◆ **Problem**
Skip pictures in the listing below; copy exactly the lines from the one with "pink triangle: (149, 226)" through the one with "brown circle: (134, 211) -> (226, 411), moved", inclusive.
□ □ □ □ □
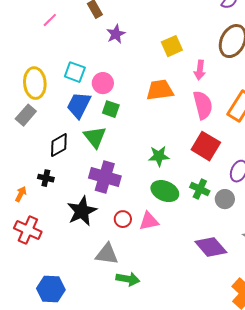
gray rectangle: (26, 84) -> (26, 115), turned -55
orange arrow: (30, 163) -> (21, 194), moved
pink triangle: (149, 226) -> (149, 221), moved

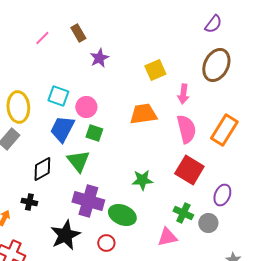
pink line: (50, 20) -> (42, 38), moved
green ellipse: (165, 191) -> (122, 215), moved
pink triangle: (149, 221) -> (167, 237), moved

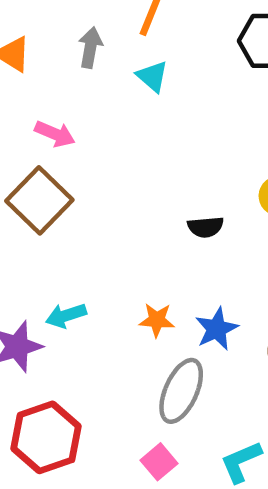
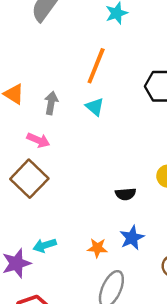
gray arrow: (90, 48) -> (51, 103), moved
blue star: (217, 329) -> (132, 238), moved

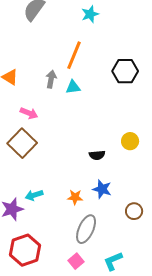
gray arrow: (51, 103) -> (51, 79), moved
cyan triangle: (95, 107) -> (73, 87), turned -49
blue star: (132, 238) -> (102, 189), turned -30

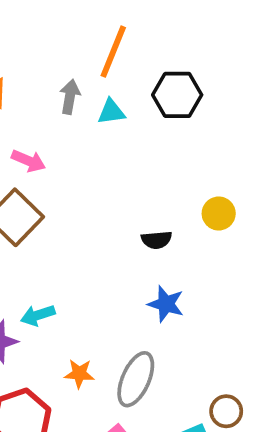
black hexagon: (125, 71) -> (177, 95), moved
orange star: (75, 197) -> (79, 374), moved
brown circle: (134, 211) -> (226, 411), moved

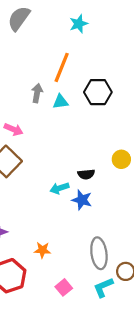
blue star: (166, 304) -> (82, 200), moved
cyan arrow: (38, 315) -> (59, 188), moved
gray ellipse: (136, 379) -> (99, 253), moved, turned -32

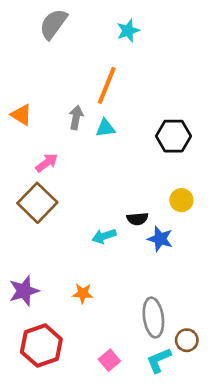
black hexagon: (98, 92) -> (173, 136), moved
pink arrow: (14, 129) -> (47, 163), turned -60
blue star: (82, 200) -> (160, 239), moved
orange star: (42, 250) -> (83, 294), moved

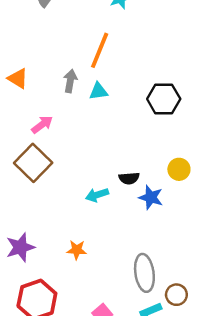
yellow circle: (181, 200) -> (179, 169), moved

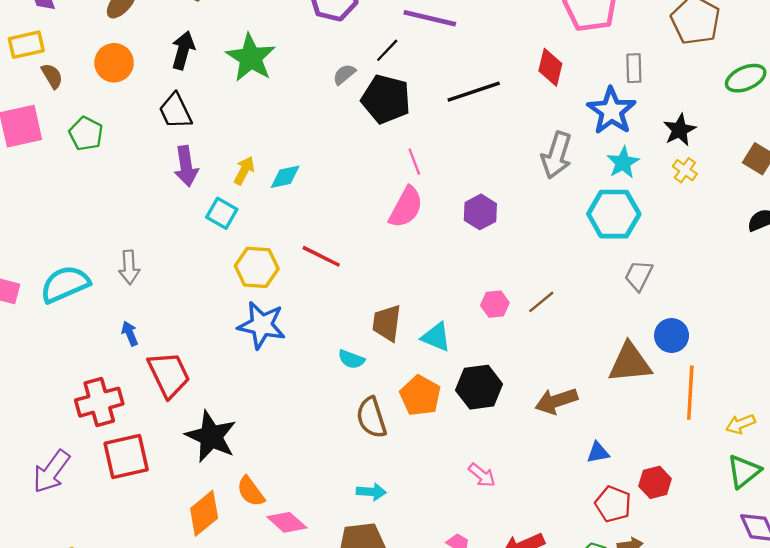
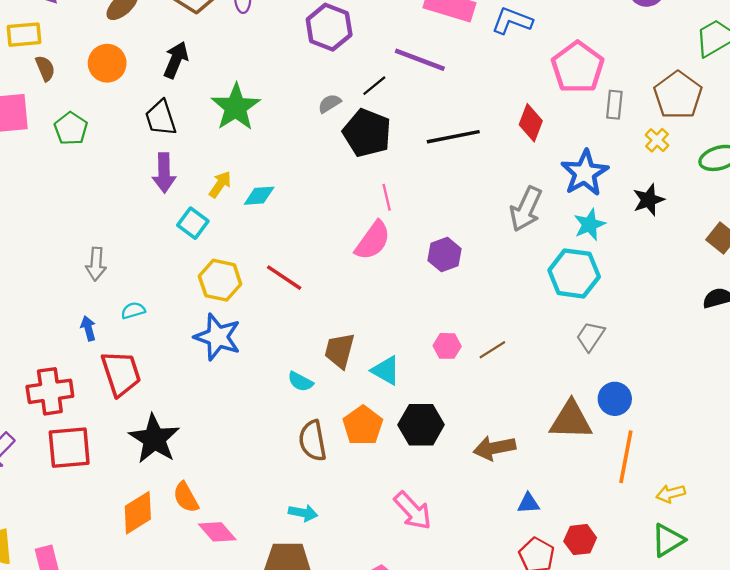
green star: (251, 58) -> (236, 107), moved
gray rectangle: (634, 68) -> (614, 105), moved
yellow cross: (685, 170) -> (657, 140), moved
cyan semicircle: (65, 284) -> (133, 310), moved, size x0.5
pink arrow: (482, 475) -> (413, 511), size x1.5

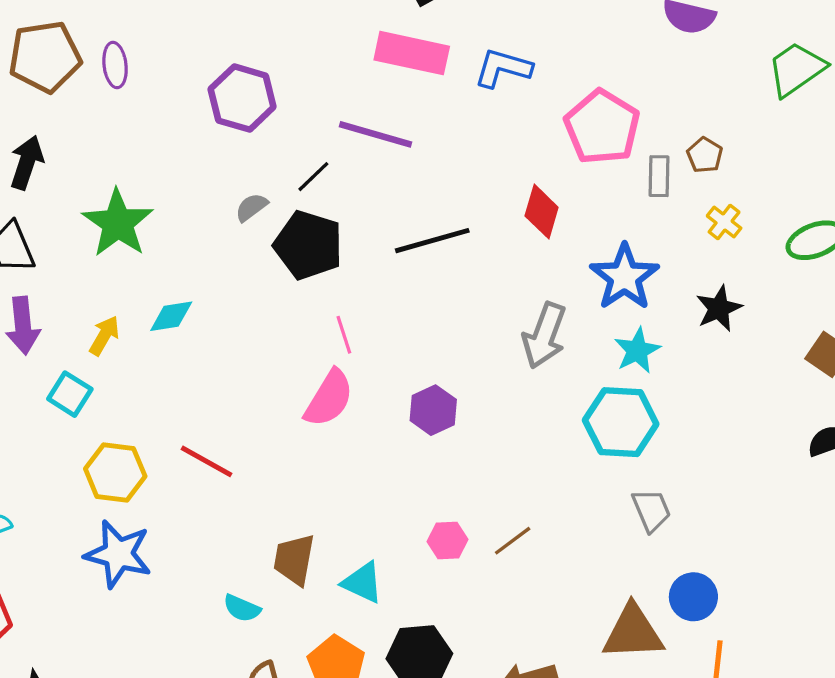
brown pentagon: (678, 95) -> (705, 155), moved, size x0.5
cyan diamond: (259, 196) -> (171, 316), moved
gray trapezoid: (590, 336) -> (651, 510), turned 128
□ □ □ □ □
◆ **Output of the exercise**
pink triangle: (149, 226) -> (149, 221), moved

pink line: (50, 20) -> (42, 38), moved
green ellipse: (165, 191) -> (122, 215), moved
pink triangle: (149, 221) -> (167, 237), moved

gray arrow: (90, 48) -> (51, 103), moved
blue star: (217, 329) -> (132, 238), moved

gray arrow: (51, 103) -> (51, 79), moved
cyan triangle: (95, 107) -> (73, 87), turned -49
blue star: (132, 238) -> (102, 189), turned -30

black hexagon: (125, 71) -> (177, 95), moved
orange star: (75, 197) -> (79, 374), moved
brown circle: (134, 211) -> (226, 411), moved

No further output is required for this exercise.